Top of Given data

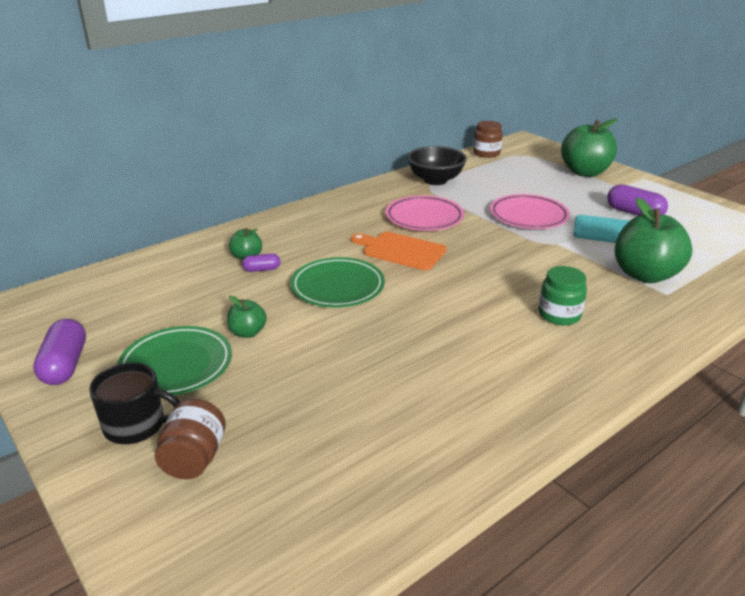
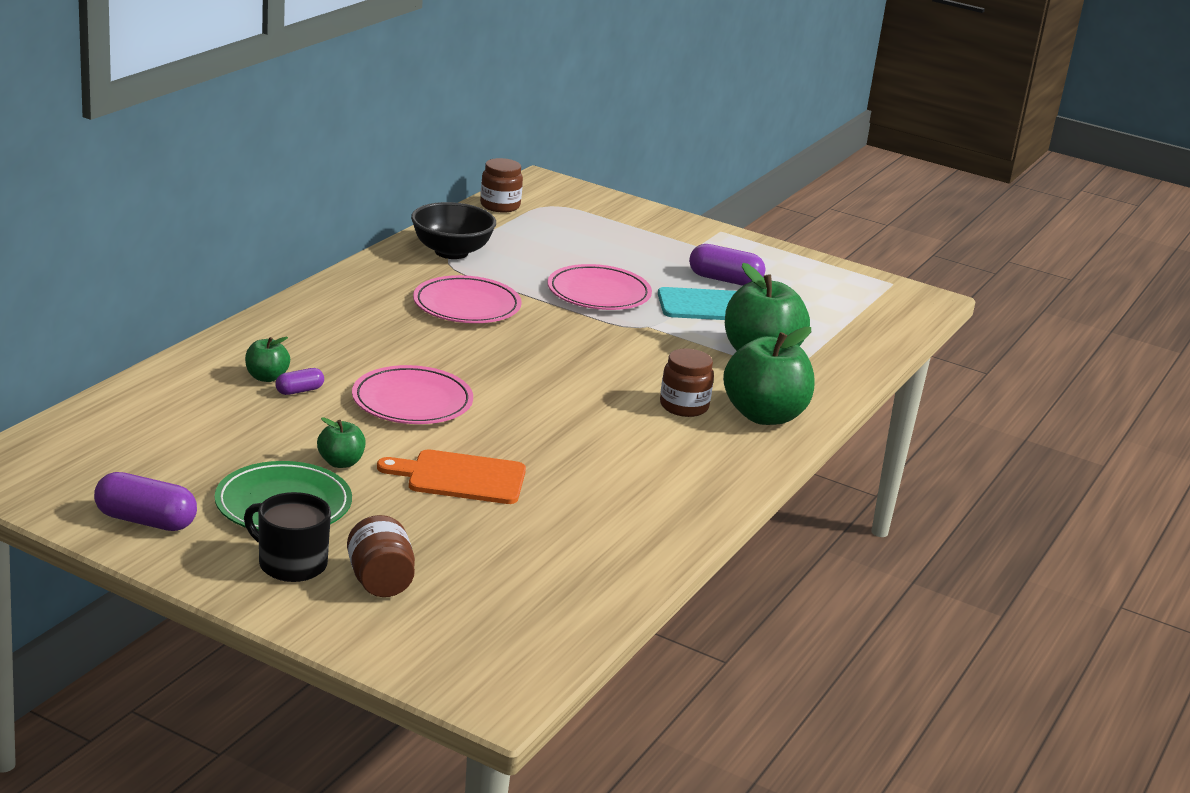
camera: 25 degrees left, 5 degrees down
(65, 365) = (145, 521): purple capsule -> purple capsule turned 45 degrees counterclockwise
(136, 425) = (291, 564): black mug -> black mug turned 135 degrees counterclockwise
(337, 286) = (412, 401): green plate -> pink plate
(401, 250) = (463, 351): orange cutting board -> orange cutting board (461, 477)
(559, 315) = (684, 406): green jar -> brown jar
(585, 172) = (644, 227): green apple -> green apple (764, 415)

Bottom of Given data

* **Task instructions**
Every line from the line containing "(559, 315) = (684, 406): green" to the last line of the material above must be repeated exactly, and no other line.

* **Task answer**
(559, 315) = (684, 406): green jar -> brown jar
(585, 172) = (644, 227): green apple -> green apple (764, 415)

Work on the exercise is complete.